[Begin]

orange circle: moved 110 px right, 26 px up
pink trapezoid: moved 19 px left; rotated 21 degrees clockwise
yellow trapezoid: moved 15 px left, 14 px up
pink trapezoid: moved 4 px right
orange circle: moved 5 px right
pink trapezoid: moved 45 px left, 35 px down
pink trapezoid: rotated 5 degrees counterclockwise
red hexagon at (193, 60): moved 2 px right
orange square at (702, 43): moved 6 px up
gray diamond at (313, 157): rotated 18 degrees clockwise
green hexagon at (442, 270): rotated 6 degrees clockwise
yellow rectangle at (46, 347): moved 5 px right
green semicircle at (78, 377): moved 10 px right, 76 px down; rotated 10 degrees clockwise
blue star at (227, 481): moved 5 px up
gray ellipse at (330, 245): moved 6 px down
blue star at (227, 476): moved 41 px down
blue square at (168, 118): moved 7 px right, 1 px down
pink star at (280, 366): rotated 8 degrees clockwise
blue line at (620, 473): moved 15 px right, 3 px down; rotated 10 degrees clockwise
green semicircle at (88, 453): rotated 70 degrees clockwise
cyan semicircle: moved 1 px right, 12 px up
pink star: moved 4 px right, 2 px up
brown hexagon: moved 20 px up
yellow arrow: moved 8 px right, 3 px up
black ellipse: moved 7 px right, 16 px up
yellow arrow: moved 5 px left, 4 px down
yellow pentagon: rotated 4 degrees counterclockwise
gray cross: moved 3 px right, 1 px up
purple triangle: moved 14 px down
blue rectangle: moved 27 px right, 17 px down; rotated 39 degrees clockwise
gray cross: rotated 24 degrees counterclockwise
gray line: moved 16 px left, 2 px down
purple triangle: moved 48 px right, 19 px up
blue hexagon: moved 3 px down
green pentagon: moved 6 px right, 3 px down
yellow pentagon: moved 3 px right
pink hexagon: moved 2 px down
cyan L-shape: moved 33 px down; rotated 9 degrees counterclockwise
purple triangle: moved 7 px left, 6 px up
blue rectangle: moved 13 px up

[End]

> [GIVEN REQUEST]:
Render every line of the data above as a JSON list of strings, one string per line, leaving out any blank lines.

> [COMPLETED TASK]:
[
  "orange circle: moved 110 px right, 26 px up",
  "pink trapezoid: moved 19 px left; rotated 21 degrees clockwise",
  "yellow trapezoid: moved 15 px left, 14 px up",
  "pink trapezoid: moved 4 px right",
  "orange circle: moved 5 px right",
  "pink trapezoid: moved 45 px left, 35 px down",
  "pink trapezoid: rotated 5 degrees counterclockwise",
  "red hexagon at (193, 60): moved 2 px right",
  "orange square at (702, 43): moved 6 px up",
  "gray diamond at (313, 157): rotated 18 degrees clockwise",
  "green hexagon at (442, 270): rotated 6 degrees clockwise",
  "yellow rectangle at (46, 347): moved 5 px right",
  "green semicircle at (78, 377): moved 10 px right, 76 px down; rotated 10 degrees clockwise",
  "blue star at (227, 481): moved 5 px up",
  "gray ellipse at (330, 245): moved 6 px down",
  "blue star at (227, 476): moved 41 px down",
  "blue square at (168, 118): moved 7 px right, 1 px down",
  "pink star at (280, 366): rotated 8 degrees clockwise",
  "blue line at (620, 473): moved 15 px right, 3 px down; rotated 10 degrees clockwise",
  "green semicircle at (88, 453): rotated 70 degrees clockwise",
  "cyan semicircle: moved 1 px right, 12 px up",
  "pink star: moved 4 px right, 2 px up",
  "brown hexagon: moved 20 px up",
  "yellow arrow: moved 8 px right, 3 px up",
  "black ellipse: moved 7 px right, 16 px up",
  "yellow arrow: moved 5 px left, 4 px down",
  "yellow pentagon: rotated 4 degrees counterclockwise",
  "gray cross: moved 3 px right, 1 px up",
  "purple triangle: moved 14 px down",
  "blue rectangle: moved 27 px right, 17 px down; rotated 39 degrees clockwise",
  "gray cross: rotated 24 degrees counterclockwise",
  "gray line: moved 16 px left, 2 px down",
  "purple triangle: moved 48 px right, 19 px up",
  "blue hexagon: moved 3 px down",
  "green pentagon: moved 6 px right, 3 px down",
  "yellow pentagon: moved 3 px right",
  "pink hexagon: moved 2 px down",
  "cyan L-shape: moved 33 px down; rotated 9 degrees counterclockwise",
  "purple triangle: moved 7 px left, 6 px up",
  "blue rectangle: moved 13 px up"
]